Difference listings
::::::::::

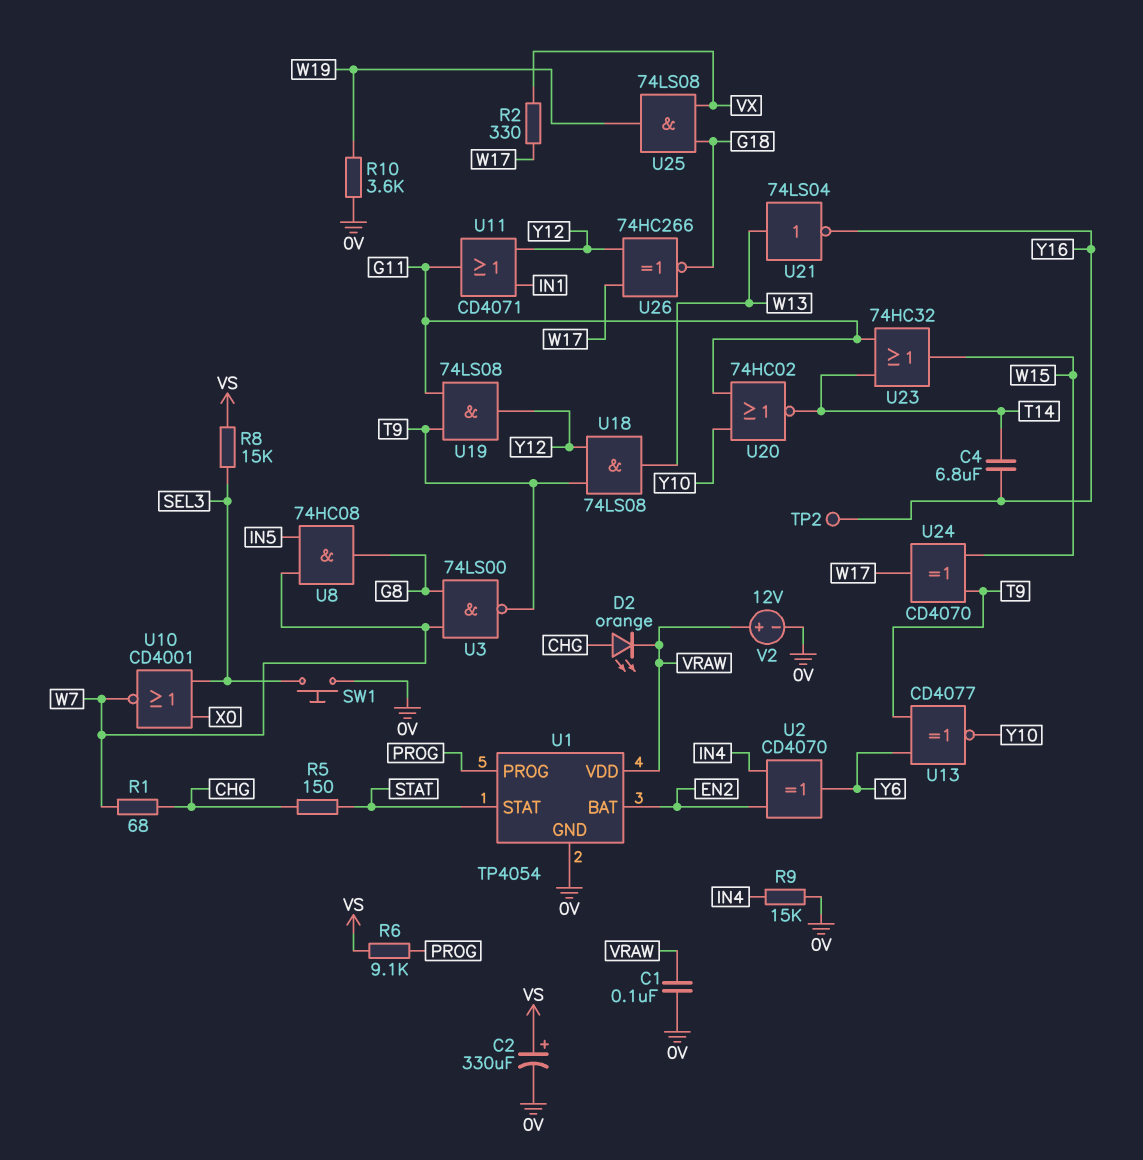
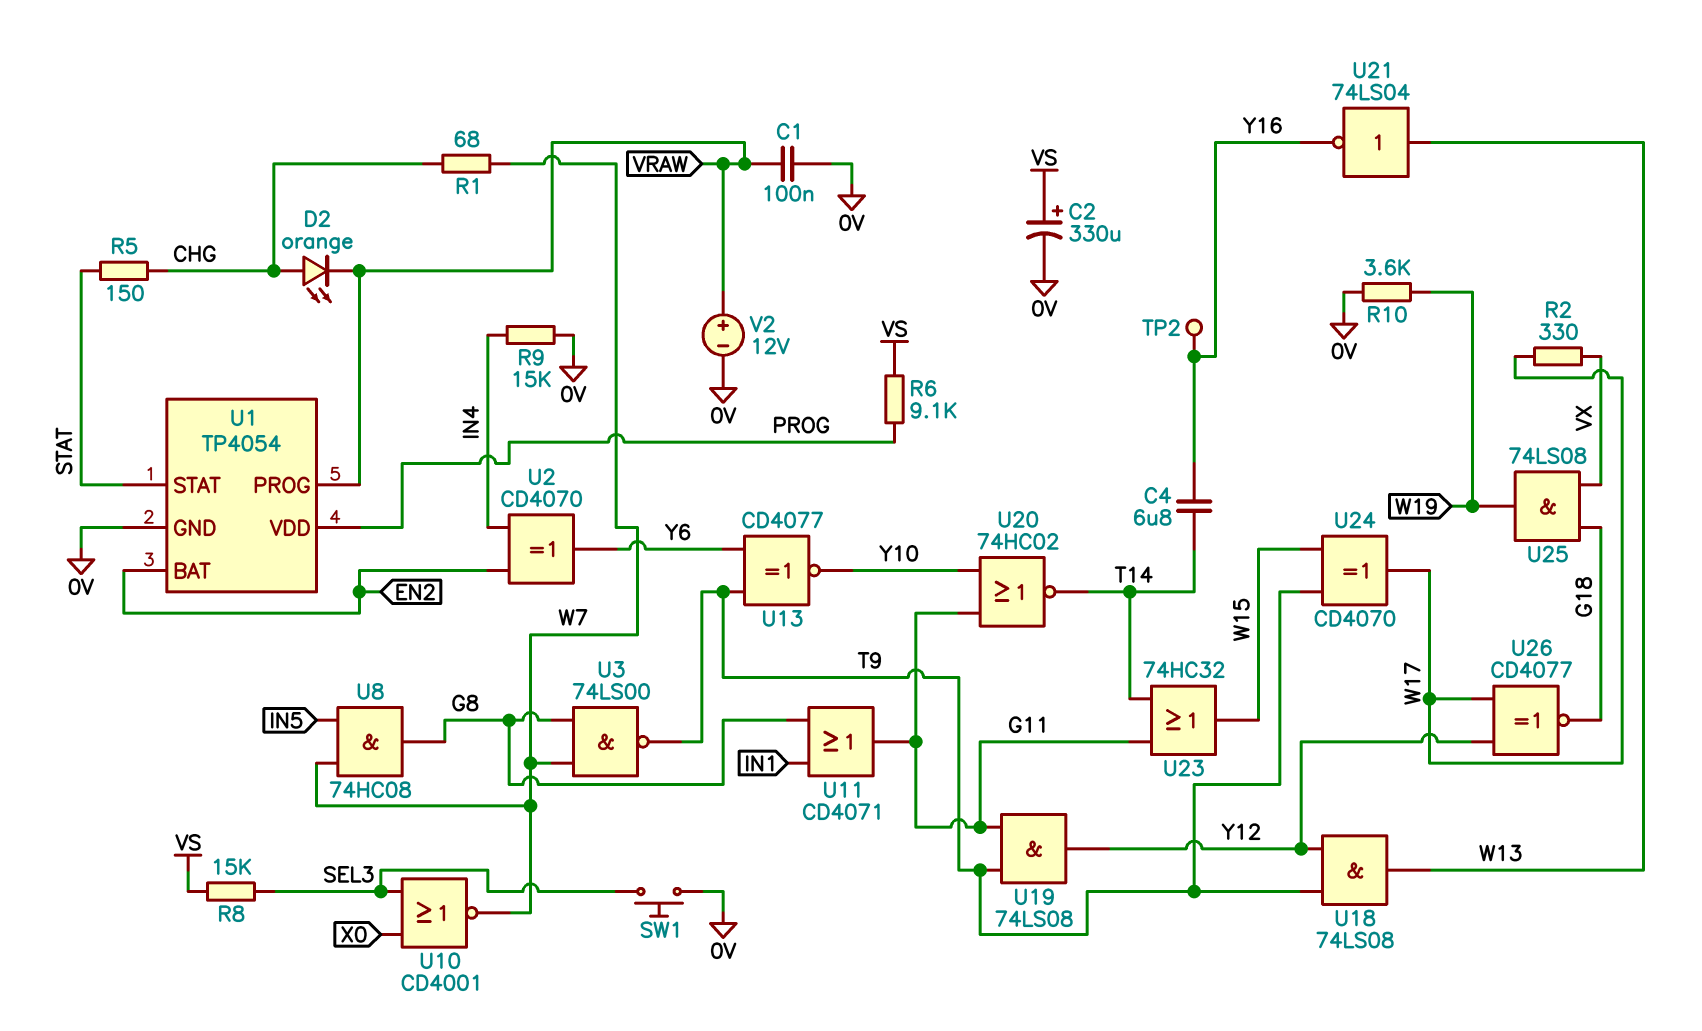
U1 pin PROG: PROG -> VRAW
U1 pin VDD: VRAW -> PROG
U11: OR CD4071 (in IN1, in Y12, out G11) -> OR CD4071 (in G8, in IN1, out G11)
U26: XNOR 74HC266 (in W17, in Y12, out G18) -> XNOR CD4077 (in W17, in Y12, out G18)

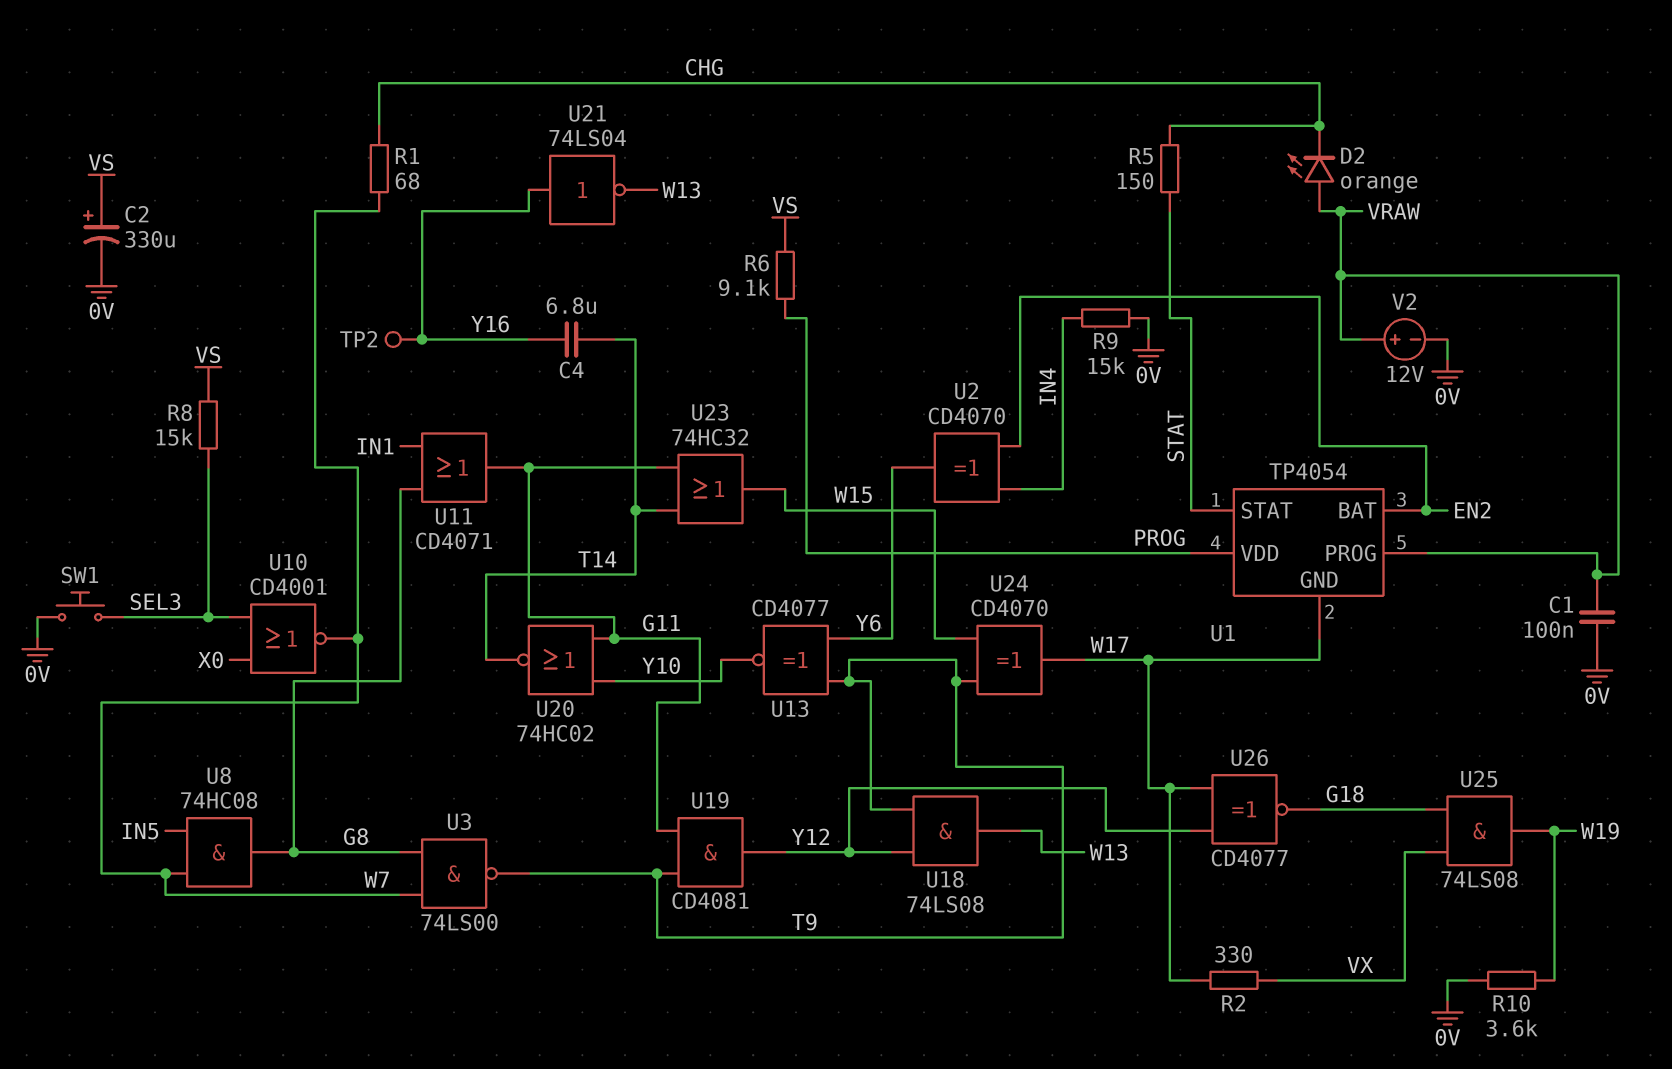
D2: LED orange (A CHG, K VRAW) -> LED orange (A VRAW, K CHG)
U1 pin GND: 0V -> W17
U19: AND 74LS08 (in G11, in T9, out Y12) -> AND CD4081 (in G11, in T9, out Y12)
U21: NOT 74LS04 (in W13, out Y16) -> NOT 74LS04 (in Y16, out W13)

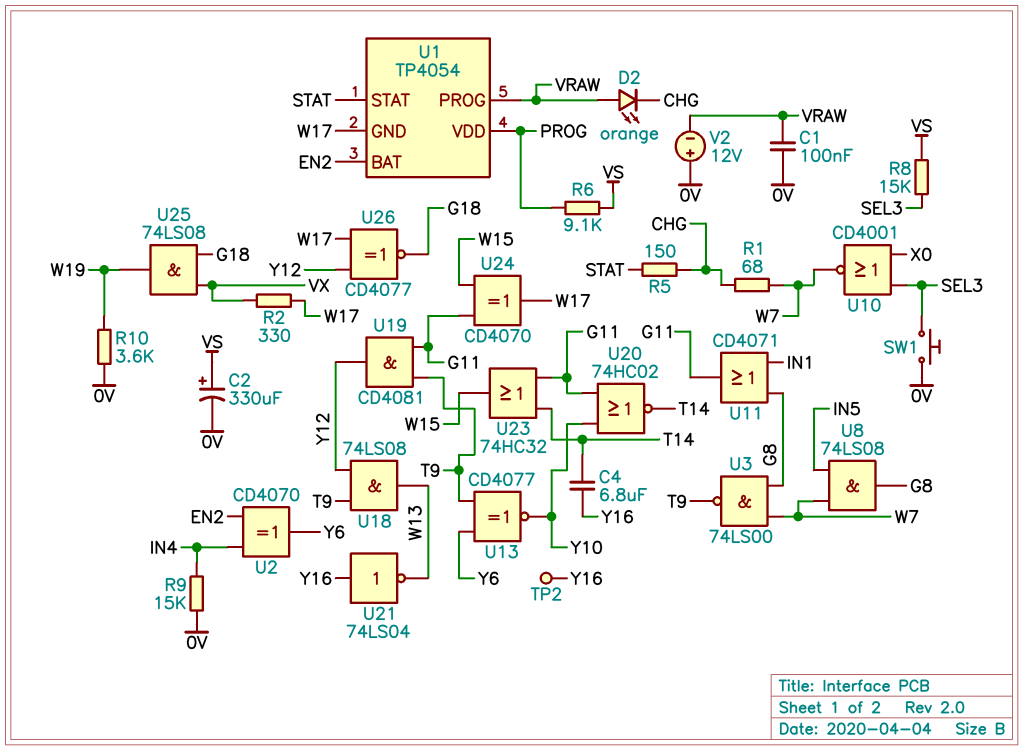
U8: AND 74HC08 (in IN5, in W7, out G8) -> AND 74LS08 (in IN5, in W7, out G8)
U24: XOR CD4070 (in T9, in W15, out W17) -> XOR CD4070 (in G11, in W15, out W17)
V2: 12V (plus VRAW, minus 0V) -> 12V (plus 0V, minus VRAW)

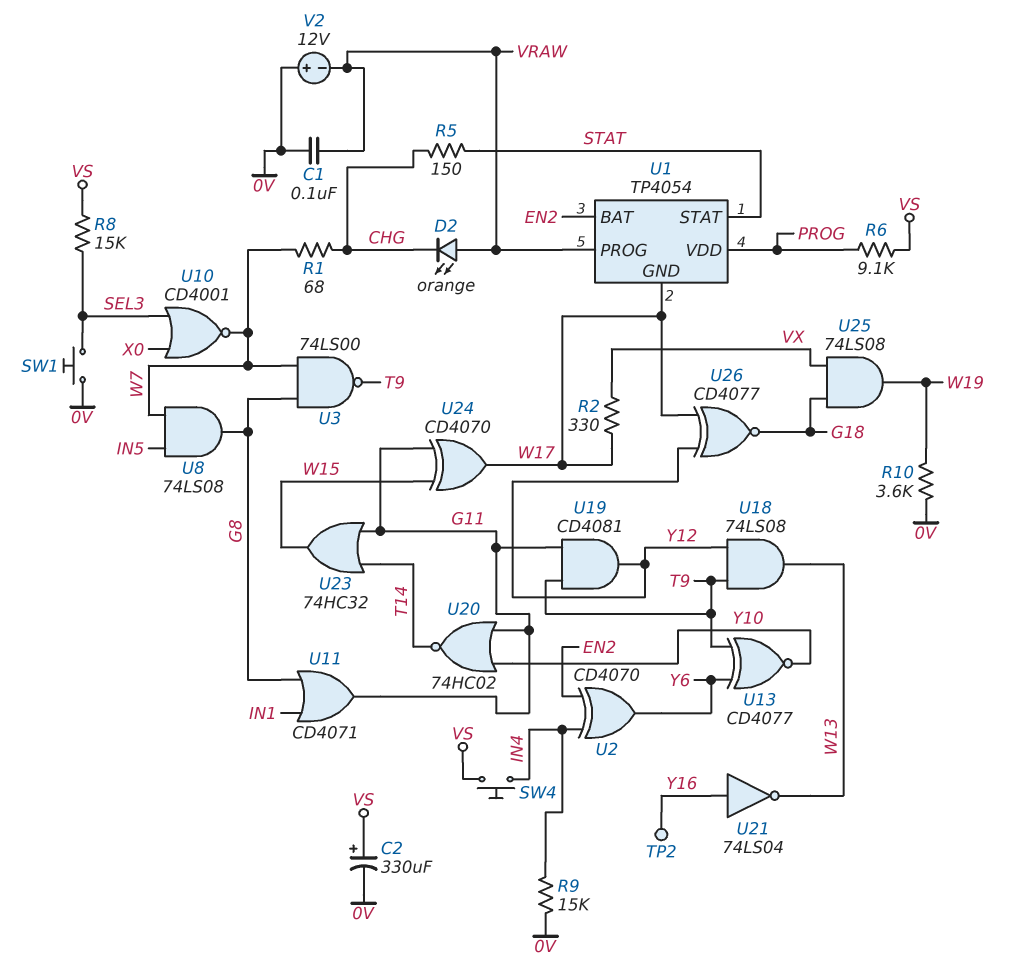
C4: 6.8uF (T14, Y16) -> none
SW4: none -> button (IN4, VS)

::::::::::

▶ _Instructions for the task_
Only the lines from the start of the records to the line with "U21: NOT 74LS04" belong in the copy. Print them exactly, minus pictures.

▶ _Answer space_
U1 pin PROG: PROG -> VRAW
U1 pin VDD: VRAW -> PROG
U11: OR CD4071 (in IN1, in Y12, out G11) -> OR CD4071 (in G8, in IN1, out G11)
U26: XNOR 74HC266 (in W17, in Y12, out G18) -> XNOR CD4077 (in W17, in Y12, out G18)

D2: LED orange (A CHG, K VRAW) -> LED orange (A VRAW, K CHG)
U1 pin GND: 0V -> W17
U19: AND 74LS08 (in G11, in T9, out Y12) -> AND CD4081 (in G11, in T9, out Y12)
U21: NOT 74LS04 (in W13, out Y16) -> NOT 74LS04 (in Y16, out W13)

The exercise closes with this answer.